PROBLEM REQUIREMENTS. Copy out exactly the lines below that run from the one holding "orange notebook: 5 -> 4" to the one holding "green bucket: 1 -> 4", keeping both of those lines and no others.

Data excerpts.

——

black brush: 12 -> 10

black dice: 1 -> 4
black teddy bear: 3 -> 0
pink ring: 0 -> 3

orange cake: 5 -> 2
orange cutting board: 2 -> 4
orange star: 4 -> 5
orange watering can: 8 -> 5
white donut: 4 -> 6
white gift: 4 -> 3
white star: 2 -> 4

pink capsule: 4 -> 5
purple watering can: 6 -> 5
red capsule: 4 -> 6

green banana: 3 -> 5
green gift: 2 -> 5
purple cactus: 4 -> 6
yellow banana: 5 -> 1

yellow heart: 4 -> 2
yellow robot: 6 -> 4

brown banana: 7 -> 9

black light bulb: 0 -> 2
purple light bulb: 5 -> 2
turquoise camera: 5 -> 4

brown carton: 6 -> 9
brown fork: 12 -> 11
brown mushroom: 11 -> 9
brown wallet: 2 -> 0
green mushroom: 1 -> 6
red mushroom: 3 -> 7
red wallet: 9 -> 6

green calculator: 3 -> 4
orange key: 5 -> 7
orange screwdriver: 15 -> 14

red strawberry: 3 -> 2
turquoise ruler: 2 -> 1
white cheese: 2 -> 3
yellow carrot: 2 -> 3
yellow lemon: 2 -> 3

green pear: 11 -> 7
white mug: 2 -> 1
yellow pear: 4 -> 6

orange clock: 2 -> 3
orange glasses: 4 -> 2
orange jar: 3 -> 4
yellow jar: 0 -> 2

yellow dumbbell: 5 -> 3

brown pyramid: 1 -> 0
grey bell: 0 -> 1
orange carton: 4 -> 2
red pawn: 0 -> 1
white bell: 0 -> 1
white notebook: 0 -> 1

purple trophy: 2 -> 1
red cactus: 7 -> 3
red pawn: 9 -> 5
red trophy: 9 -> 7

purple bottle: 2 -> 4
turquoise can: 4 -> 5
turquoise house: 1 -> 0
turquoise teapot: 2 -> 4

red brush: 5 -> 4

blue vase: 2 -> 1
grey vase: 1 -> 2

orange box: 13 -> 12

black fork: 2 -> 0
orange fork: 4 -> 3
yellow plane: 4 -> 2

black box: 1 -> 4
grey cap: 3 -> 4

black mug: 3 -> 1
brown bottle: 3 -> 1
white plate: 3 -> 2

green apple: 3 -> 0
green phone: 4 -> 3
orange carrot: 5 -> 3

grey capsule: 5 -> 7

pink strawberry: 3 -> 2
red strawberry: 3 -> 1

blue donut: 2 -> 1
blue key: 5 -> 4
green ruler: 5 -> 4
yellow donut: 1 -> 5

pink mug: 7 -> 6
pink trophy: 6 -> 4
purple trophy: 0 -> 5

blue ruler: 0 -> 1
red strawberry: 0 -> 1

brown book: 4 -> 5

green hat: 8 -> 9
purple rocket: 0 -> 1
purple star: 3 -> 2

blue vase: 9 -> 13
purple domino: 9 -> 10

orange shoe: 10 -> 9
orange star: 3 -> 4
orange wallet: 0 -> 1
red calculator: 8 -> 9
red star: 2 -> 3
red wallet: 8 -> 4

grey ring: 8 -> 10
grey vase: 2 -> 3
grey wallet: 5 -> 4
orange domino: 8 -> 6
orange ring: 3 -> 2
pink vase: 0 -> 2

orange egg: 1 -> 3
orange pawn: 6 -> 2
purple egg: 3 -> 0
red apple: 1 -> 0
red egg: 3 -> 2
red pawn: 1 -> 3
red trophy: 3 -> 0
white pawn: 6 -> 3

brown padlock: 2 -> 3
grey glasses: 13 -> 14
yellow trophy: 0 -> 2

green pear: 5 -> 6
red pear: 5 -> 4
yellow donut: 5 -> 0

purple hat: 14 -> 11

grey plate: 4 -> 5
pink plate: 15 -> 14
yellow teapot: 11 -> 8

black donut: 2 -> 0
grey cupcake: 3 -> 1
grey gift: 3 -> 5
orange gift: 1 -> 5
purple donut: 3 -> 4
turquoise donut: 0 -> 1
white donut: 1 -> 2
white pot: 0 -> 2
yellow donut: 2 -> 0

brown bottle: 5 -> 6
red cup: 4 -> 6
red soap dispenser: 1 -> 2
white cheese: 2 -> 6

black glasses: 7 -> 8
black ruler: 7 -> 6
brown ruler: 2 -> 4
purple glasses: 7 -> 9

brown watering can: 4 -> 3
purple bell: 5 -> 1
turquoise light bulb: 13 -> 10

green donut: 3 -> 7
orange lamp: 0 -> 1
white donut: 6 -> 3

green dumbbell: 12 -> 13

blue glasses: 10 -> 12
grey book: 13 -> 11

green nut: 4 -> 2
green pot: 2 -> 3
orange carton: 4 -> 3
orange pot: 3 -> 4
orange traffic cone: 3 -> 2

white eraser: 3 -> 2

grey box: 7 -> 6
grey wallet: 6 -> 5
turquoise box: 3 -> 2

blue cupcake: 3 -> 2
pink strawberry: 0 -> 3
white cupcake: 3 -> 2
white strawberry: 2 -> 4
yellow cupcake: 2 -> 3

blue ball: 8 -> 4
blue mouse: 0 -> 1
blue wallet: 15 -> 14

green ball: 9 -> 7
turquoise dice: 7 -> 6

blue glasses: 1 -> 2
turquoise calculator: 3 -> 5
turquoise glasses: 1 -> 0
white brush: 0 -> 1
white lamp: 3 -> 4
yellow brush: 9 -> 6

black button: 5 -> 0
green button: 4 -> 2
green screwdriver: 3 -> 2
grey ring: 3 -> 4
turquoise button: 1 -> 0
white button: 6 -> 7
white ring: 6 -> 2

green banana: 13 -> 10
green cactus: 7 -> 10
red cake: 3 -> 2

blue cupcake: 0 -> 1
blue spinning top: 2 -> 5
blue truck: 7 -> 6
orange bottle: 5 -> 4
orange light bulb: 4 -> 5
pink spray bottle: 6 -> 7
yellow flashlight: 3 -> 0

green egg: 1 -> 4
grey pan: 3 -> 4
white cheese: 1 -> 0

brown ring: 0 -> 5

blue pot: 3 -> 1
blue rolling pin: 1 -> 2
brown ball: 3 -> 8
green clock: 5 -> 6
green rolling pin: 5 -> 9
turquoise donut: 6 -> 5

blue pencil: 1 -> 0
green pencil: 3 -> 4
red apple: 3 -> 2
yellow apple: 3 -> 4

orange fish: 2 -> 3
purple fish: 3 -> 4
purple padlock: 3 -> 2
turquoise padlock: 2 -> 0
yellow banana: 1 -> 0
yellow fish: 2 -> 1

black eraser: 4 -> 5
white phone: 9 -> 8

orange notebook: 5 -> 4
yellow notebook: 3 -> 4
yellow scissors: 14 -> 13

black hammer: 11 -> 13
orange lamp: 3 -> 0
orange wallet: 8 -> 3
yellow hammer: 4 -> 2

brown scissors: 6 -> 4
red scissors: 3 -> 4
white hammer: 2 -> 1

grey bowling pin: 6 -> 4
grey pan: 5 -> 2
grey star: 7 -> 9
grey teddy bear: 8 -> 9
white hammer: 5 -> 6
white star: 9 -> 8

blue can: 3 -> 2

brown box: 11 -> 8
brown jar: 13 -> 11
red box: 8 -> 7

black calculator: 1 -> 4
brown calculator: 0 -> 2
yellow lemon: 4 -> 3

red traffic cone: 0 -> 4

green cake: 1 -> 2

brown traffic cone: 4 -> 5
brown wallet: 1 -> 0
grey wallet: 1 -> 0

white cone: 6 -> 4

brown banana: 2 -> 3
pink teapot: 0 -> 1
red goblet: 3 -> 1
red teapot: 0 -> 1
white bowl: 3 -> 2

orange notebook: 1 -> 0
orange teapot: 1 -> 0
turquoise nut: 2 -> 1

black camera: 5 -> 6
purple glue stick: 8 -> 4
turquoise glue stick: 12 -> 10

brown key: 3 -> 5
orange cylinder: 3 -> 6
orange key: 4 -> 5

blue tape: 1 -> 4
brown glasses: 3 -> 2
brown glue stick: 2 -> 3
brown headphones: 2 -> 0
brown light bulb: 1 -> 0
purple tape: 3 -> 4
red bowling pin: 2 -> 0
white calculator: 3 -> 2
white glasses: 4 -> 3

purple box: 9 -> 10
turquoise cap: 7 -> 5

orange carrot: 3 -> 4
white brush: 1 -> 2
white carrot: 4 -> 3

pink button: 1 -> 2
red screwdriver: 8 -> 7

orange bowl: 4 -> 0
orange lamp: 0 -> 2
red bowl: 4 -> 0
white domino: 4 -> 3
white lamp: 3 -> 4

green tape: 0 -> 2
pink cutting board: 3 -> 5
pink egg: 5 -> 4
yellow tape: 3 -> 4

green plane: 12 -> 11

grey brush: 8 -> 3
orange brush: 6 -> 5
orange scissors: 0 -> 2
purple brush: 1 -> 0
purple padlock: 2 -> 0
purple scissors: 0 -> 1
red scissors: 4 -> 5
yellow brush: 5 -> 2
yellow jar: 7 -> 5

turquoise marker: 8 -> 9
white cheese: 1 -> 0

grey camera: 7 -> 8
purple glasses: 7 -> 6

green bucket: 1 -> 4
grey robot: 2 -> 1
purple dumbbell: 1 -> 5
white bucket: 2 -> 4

——

ANSWER FOR THE TASK.
orange notebook: 5 -> 4
yellow notebook: 3 -> 4
yellow scissors: 14 -> 13

black hammer: 11 -> 13
orange lamp: 3 -> 0
orange wallet: 8 -> 3
yellow hammer: 4 -> 2

brown scissors: 6 -> 4
red scissors: 3 -> 4
white hammer: 2 -> 1

grey bowling pin: 6 -> 4
grey pan: 5 -> 2
grey star: 7 -> 9
grey teddy bear: 8 -> 9
white hammer: 5 -> 6
white star: 9 -> 8

blue can: 3 -> 2

brown box: 11 -> 8
brown jar: 13 -> 11
red box: 8 -> 7

black calculator: 1 -> 4
brown calculator: 0 -> 2
yellow lemon: 4 -> 3

red traffic cone: 0 -> 4

green cake: 1 -> 2

brown traffic cone: 4 -> 5
brown wallet: 1 -> 0
grey wallet: 1 -> 0

white cone: 6 -> 4

brown banana: 2 -> 3
pink teapot: 0 -> 1
red goblet: 3 -> 1
red teapot: 0 -> 1
white bowl: 3 -> 2

orange notebook: 1 -> 0
orange teapot: 1 -> 0
turquoise nut: 2 -> 1

black camera: 5 -> 6
purple glue stick: 8 -> 4
turquoise glue stick: 12 -> 10

brown key: 3 -> 5
orange cylinder: 3 -> 6
orange key: 4 -> 5

blue tape: 1 -> 4
brown glasses: 3 -> 2
brown glue stick: 2 -> 3
brown headphones: 2 -> 0
brown light bulb: 1 -> 0
purple tape: 3 -> 4
red bowling pin: 2 -> 0
white calculator: 3 -> 2
white glasses: 4 -> 3

purple box: 9 -> 10
turquoise cap: 7 -> 5

orange carrot: 3 -> 4
white brush: 1 -> 2
white carrot: 4 -> 3

pink button: 1 -> 2
red screwdriver: 8 -> 7

orange bowl: 4 -> 0
orange lamp: 0 -> 2
red bowl: 4 -> 0
white domino: 4 -> 3
white lamp: 3 -> 4

green tape: 0 -> 2
pink cutting board: 3 -> 5
pink egg: 5 -> 4
yellow tape: 3 -> 4

green plane: 12 -> 11

grey brush: 8 -> 3
orange brush: 6 -> 5
orange scissors: 0 -> 2
purple brush: 1 -> 0
purple padlock: 2 -> 0
purple scissors: 0 -> 1
red scissors: 4 -> 5
yellow brush: 5 -> 2
yellow jar: 7 -> 5

turquoise marker: 8 -> 9
white cheese: 1 -> 0

grey camera: 7 -> 8
purple glasses: 7 -> 6

green bucket: 1 -> 4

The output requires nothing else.